WORK TO COMPLETE: Below are records to give again exactly; omit each image they contain.
*** DATA SHOWN ***
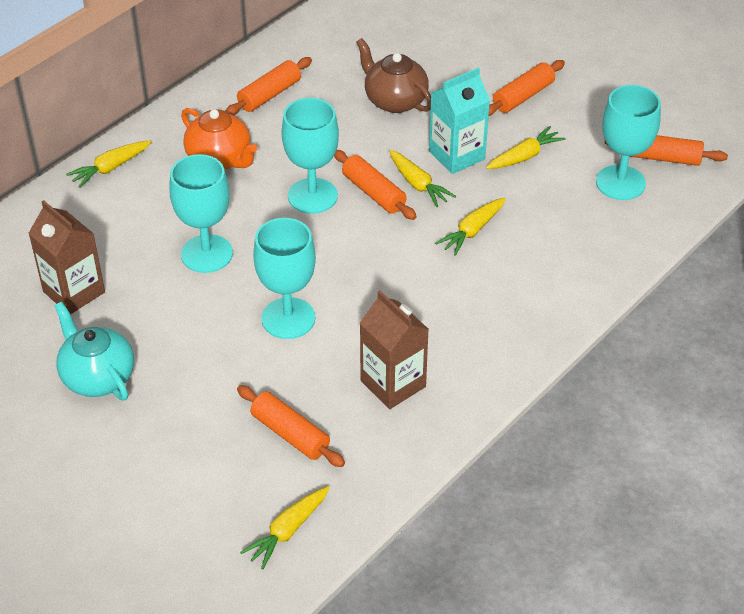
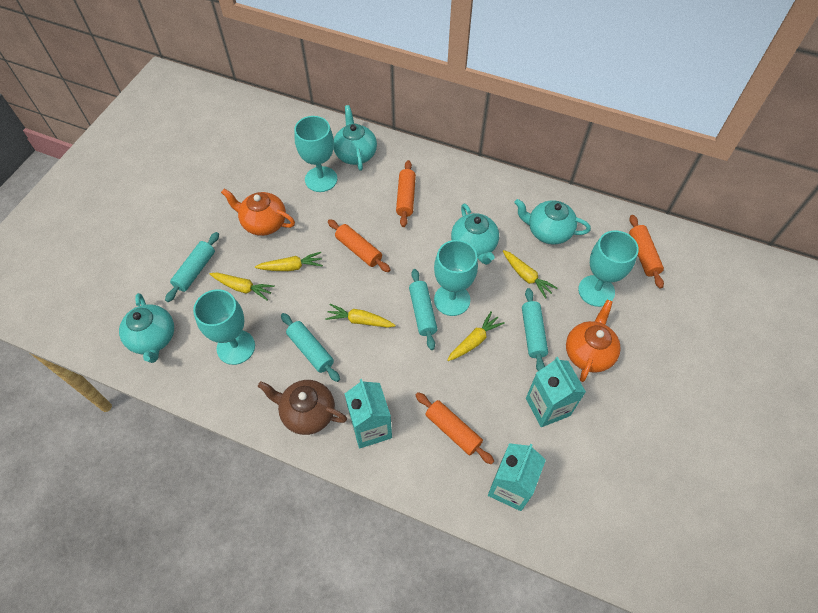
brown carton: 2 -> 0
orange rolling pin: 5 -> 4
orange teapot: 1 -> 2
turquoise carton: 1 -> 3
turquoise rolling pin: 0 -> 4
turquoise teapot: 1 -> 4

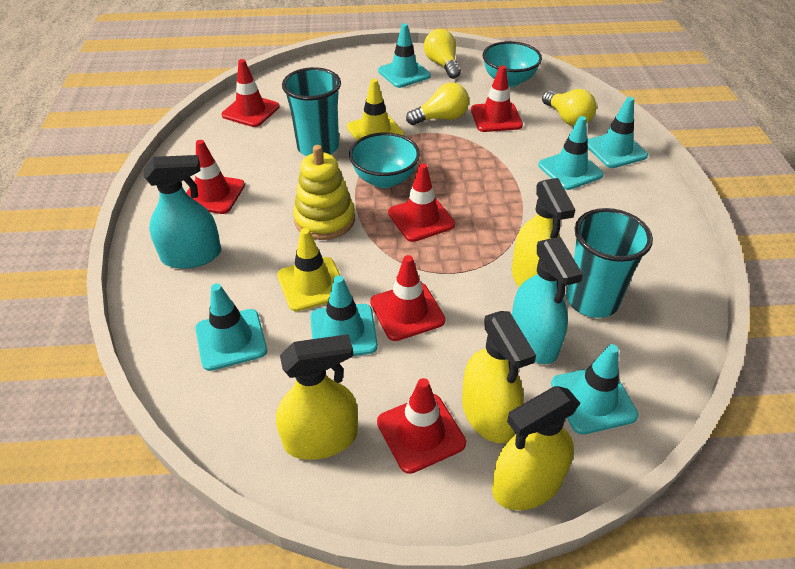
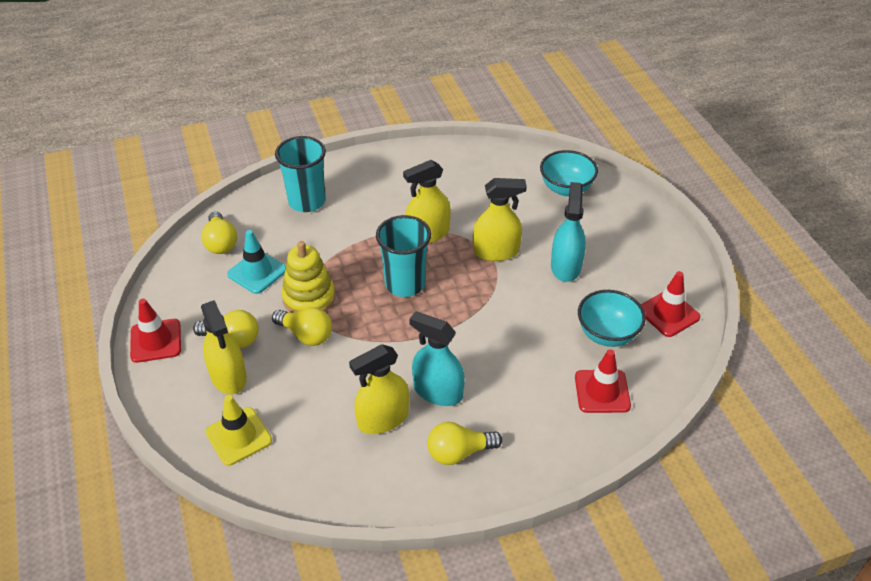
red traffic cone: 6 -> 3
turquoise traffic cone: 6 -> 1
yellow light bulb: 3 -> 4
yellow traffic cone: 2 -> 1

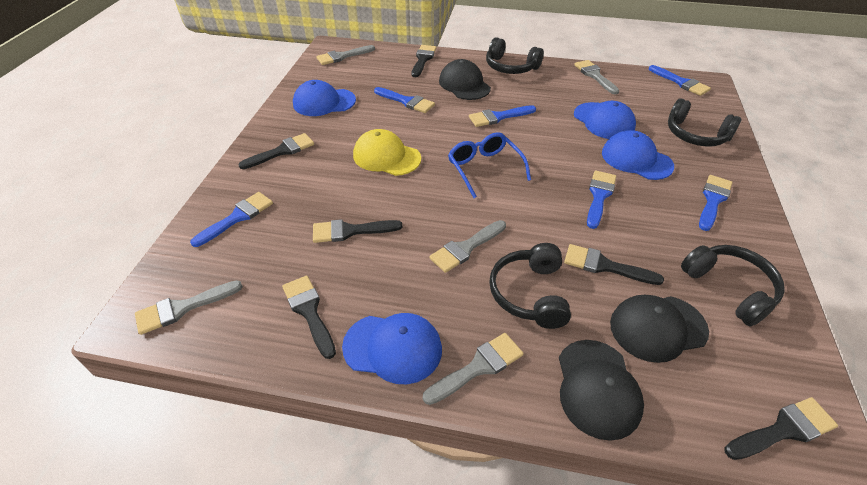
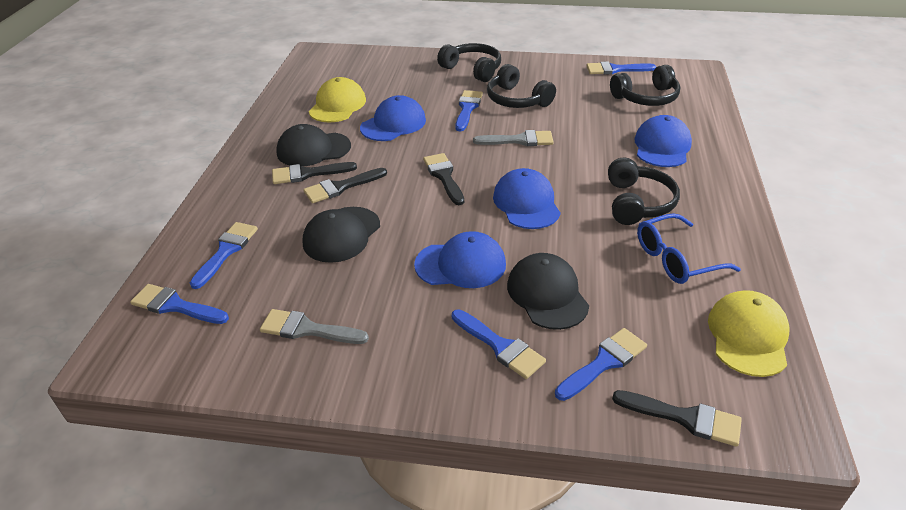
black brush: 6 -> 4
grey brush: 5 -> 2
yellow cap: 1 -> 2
***
EXERCISE RESPONSE:
brown carton: 2 -> 0
orange rolling pin: 5 -> 4
orange teapot: 1 -> 2
turquoise carton: 1 -> 3
turquoise rolling pin: 0 -> 4
turquoise teapot: 1 -> 4

red traffic cone: 6 -> 3
turquoise traffic cone: 6 -> 1
yellow light bulb: 3 -> 4
yellow traffic cone: 2 -> 1

black brush: 6 -> 4
grey brush: 5 -> 2
yellow cap: 1 -> 2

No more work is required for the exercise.